◆ **Work order**
Please copy each line of the data that includes the string "minus".
Exercise inputs Block Start
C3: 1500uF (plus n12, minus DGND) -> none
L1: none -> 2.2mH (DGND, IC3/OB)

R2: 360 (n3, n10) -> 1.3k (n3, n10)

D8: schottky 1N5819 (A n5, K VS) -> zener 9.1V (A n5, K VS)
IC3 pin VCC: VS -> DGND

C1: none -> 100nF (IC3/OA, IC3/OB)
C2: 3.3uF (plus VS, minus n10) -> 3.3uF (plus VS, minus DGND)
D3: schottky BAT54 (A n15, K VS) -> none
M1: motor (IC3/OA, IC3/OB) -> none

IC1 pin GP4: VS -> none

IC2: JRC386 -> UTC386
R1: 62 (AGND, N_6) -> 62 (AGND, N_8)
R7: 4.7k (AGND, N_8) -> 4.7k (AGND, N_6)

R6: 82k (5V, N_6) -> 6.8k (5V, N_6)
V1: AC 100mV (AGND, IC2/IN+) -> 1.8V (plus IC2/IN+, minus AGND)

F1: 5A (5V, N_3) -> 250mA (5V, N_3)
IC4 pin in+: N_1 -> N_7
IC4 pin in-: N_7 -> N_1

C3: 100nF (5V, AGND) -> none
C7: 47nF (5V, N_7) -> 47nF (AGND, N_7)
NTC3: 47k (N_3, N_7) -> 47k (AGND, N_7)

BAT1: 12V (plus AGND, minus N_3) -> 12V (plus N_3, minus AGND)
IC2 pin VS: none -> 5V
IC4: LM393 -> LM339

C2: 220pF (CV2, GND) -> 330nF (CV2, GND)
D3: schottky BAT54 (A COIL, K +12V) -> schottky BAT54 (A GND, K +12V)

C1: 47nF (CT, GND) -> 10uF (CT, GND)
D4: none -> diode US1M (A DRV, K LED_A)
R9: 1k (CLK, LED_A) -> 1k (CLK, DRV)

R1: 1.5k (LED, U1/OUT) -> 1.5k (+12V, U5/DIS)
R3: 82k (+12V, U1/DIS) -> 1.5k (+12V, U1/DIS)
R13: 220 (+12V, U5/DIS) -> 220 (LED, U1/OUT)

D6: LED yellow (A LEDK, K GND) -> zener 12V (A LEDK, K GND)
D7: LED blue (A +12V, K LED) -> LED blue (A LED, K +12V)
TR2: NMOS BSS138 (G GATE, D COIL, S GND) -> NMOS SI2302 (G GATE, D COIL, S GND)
Exercise inputs Block End
◆ **Result for this task**
C3: 1500uF (plus n12, minus DGND) -> none
C2: 3.3uF (plus VS, minus n10) -> 3.3uF (plus VS, minus DGND)
V1: AC 100mV (AGND, IC2/IN+) -> 1.8V (plus IC2/IN+, minus AGND)
BAT1: 12V (plus AGND, minus N_3) -> 12V (plus N_3, minus AGND)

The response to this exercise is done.